Top of INFORMATION SHOWN
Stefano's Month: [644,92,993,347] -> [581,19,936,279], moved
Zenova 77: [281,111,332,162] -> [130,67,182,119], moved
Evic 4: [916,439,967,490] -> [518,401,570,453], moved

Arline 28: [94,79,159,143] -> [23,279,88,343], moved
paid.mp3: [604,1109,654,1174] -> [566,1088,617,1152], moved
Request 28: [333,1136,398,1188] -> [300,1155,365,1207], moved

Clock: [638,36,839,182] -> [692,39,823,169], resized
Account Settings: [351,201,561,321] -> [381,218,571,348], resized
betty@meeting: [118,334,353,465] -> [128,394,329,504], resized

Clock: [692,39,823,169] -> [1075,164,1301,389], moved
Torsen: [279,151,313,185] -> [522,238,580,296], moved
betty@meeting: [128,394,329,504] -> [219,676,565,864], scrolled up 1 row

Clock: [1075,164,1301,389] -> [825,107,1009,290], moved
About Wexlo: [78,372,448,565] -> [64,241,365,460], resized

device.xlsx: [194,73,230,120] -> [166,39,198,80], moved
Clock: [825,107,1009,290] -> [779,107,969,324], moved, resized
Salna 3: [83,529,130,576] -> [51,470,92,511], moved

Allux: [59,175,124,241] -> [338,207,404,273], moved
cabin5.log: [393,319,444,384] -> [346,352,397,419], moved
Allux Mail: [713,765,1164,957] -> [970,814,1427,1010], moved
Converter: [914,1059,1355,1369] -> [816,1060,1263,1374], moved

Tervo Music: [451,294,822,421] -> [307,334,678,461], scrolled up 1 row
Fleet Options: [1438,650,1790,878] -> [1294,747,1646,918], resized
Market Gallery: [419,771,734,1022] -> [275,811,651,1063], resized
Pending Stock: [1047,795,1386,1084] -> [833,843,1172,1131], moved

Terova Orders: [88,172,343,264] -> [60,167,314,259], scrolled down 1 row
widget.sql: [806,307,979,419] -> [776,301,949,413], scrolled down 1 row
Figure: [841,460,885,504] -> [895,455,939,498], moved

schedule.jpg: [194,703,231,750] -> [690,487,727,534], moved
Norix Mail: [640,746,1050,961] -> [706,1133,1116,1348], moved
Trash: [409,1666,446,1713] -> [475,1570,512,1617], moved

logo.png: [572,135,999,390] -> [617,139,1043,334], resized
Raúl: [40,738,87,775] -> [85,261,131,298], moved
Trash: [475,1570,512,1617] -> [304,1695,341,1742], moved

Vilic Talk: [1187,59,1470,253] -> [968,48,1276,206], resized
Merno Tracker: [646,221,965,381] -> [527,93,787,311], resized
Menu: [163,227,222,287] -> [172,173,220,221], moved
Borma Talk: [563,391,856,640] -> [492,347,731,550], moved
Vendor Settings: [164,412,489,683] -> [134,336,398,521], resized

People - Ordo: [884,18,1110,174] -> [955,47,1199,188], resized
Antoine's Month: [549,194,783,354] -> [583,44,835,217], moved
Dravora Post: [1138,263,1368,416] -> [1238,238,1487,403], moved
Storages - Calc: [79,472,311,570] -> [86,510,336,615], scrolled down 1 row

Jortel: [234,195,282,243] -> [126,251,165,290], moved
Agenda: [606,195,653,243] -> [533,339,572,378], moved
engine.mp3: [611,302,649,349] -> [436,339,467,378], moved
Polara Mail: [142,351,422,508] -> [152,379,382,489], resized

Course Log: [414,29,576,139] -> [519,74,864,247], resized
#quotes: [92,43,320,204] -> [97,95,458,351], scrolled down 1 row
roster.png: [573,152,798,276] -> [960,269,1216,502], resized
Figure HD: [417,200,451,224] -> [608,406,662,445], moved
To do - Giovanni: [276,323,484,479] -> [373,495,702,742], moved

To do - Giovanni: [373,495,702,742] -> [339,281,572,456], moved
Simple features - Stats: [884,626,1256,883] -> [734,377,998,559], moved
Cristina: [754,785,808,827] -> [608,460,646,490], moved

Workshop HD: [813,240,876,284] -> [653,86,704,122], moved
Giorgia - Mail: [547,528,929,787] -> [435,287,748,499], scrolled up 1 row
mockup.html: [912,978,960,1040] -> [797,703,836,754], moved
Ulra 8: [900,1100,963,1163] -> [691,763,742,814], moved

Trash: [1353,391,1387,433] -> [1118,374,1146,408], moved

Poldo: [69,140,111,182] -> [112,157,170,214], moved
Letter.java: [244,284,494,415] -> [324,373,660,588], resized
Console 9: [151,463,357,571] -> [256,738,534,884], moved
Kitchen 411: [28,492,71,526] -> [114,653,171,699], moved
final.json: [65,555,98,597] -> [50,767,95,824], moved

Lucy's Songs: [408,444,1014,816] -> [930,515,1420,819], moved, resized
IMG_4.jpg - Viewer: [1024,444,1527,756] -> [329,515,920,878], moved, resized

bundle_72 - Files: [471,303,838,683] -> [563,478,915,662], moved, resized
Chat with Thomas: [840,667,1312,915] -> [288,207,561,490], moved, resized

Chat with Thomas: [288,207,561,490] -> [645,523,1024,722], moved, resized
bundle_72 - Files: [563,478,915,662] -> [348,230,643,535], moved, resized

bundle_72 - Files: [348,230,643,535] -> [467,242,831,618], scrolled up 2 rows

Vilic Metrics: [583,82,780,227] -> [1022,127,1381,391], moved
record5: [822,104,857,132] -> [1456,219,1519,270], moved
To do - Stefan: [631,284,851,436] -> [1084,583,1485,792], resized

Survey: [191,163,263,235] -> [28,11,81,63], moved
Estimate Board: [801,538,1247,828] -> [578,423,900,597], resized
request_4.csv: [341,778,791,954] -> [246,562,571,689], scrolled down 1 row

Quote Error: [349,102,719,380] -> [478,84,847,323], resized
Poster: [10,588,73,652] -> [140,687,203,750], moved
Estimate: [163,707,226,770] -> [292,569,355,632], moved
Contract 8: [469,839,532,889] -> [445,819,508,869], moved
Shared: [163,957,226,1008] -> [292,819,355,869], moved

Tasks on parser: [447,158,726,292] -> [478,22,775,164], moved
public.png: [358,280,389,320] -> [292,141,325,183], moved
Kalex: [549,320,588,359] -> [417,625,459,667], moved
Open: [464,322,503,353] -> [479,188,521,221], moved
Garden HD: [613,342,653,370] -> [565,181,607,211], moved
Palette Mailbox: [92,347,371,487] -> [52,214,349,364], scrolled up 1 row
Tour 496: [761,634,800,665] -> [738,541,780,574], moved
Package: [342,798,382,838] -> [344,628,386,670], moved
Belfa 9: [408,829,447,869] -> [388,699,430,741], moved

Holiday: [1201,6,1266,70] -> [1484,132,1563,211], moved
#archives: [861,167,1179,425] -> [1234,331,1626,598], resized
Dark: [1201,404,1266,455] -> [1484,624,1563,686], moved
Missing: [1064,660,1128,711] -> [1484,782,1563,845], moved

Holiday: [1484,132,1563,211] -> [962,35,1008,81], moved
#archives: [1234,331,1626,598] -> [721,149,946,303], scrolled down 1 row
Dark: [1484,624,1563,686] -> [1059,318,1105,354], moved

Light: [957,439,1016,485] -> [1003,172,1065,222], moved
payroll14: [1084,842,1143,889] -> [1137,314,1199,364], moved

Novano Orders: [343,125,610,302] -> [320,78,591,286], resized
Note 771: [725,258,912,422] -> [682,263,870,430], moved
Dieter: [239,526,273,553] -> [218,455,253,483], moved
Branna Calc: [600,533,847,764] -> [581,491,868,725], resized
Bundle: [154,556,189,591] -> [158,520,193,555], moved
Bottom of INFORMATION SHOWN
TASK STATEMENT:
Restate word for word the lines above, beginning at the first one and ending at the line that carries "Raúl: [40,738,87,775] ->".

RESPONSE TO THE TASK:
Stefano's Month: [644,92,993,347] -> [581,19,936,279], moved
Zenova 77: [281,111,332,162] -> [130,67,182,119], moved
Evic 4: [916,439,967,490] -> [518,401,570,453], moved

Arline 28: [94,79,159,143] -> [23,279,88,343], moved
paid.mp3: [604,1109,654,1174] -> [566,1088,617,1152], moved
Request 28: [333,1136,398,1188] -> [300,1155,365,1207], moved

Clock: [638,36,839,182] -> [692,39,823,169], resized
Account Settings: [351,201,561,321] -> [381,218,571,348], resized
betty@meeting: [118,334,353,465] -> [128,394,329,504], resized

Clock: [692,39,823,169] -> [1075,164,1301,389], moved
Torsen: [279,151,313,185] -> [522,238,580,296], moved
betty@meeting: [128,394,329,504] -> [219,676,565,864], scrolled up 1 row

Clock: [1075,164,1301,389] -> [825,107,1009,290], moved
About Wexlo: [78,372,448,565] -> [64,241,365,460], resized

device.xlsx: [194,73,230,120] -> [166,39,198,80], moved
Clock: [825,107,1009,290] -> [779,107,969,324], moved, resized
Salna 3: [83,529,130,576] -> [51,470,92,511], moved

Allux: [59,175,124,241] -> [338,207,404,273], moved
cabin5.log: [393,319,444,384] -> [346,352,397,419], moved
Allux Mail: [713,765,1164,957] -> [970,814,1427,1010], moved
Converter: [914,1059,1355,1369] -> [816,1060,1263,1374], moved

Tervo Music: [451,294,822,421] -> [307,334,678,461], scrolled up 1 row
Fleet Options: [1438,650,1790,878] -> [1294,747,1646,918], resized
Market Gallery: [419,771,734,1022] -> [275,811,651,1063], resized
Pending Stock: [1047,795,1386,1084] -> [833,843,1172,1131], moved

Terova Orders: [88,172,343,264] -> [60,167,314,259], scrolled down 1 row
widget.sql: [806,307,979,419] -> [776,301,949,413], scrolled down 1 row
Figure: [841,460,885,504] -> [895,455,939,498], moved

schedule.jpg: [194,703,231,750] -> [690,487,727,534], moved
Norix Mail: [640,746,1050,961] -> [706,1133,1116,1348], moved
Trash: [409,1666,446,1713] -> [475,1570,512,1617], moved

logo.png: [572,135,999,390] -> [617,139,1043,334], resized
Raúl: [40,738,87,775] -> [85,261,131,298], moved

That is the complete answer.